• WORK TO COMPLETE
Nothing but an exact copy is wanted: the line with "(403, 504) = (192, 257): blue" and each line after it in the data below, last line included.

• INPUT FOR THIS TASK
----

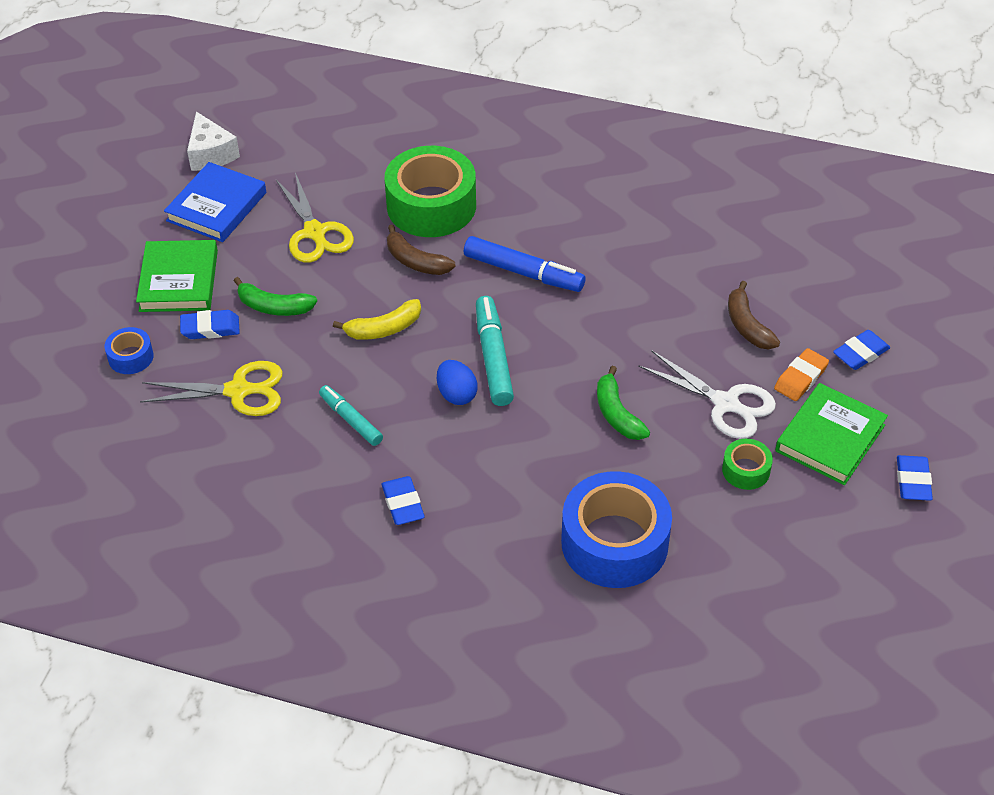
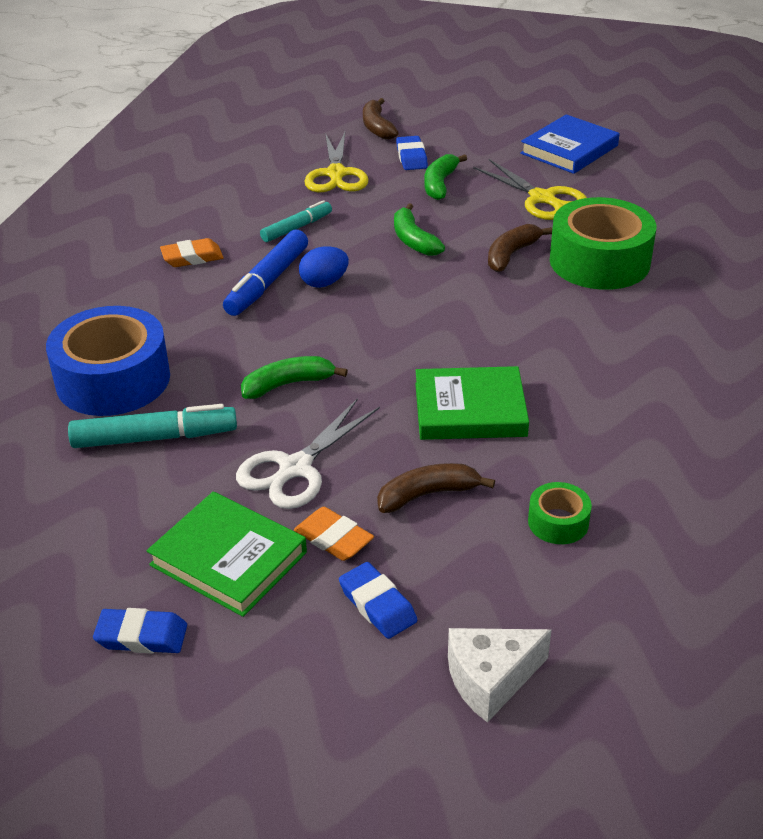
camera: 90 degrees right, 10 degrees down
(131, 357) = (377, 127): blue tape -> brown banana
(179, 280) = (469, 140): green book -> green book (470, 410)
(211, 154) = (643, 142): white cheese -> white cheese (490, 680)
(217, 207) = (569, 149): blue book -> blue book turned 75 degrees counterclockwise
(315, 233) = (543, 199): yellow scissors -> yellow scissors turned 105 degrees counterclockwise
(384, 329) = (413, 240): yellow banana -> green banana
(403, 504) = (192, 257): blue eraser -> orange eraser
(493, 357) = (374, 303): turquoise marker -> turquoise marker (155, 438)
(523, 272) = (503, 321): blue marker -> blue marker (267, 282)
(746, 470) = (190, 479): green tape -> green tape (558, 522)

----

• ANSWER SPACE
(403, 504) = (192, 257): blue eraser -> orange eraser
(493, 357) = (374, 303): turquoise marker -> turquoise marker (155, 438)
(523, 272) = (503, 321): blue marker -> blue marker (267, 282)
(746, 470) = (190, 479): green tape -> green tape (558, 522)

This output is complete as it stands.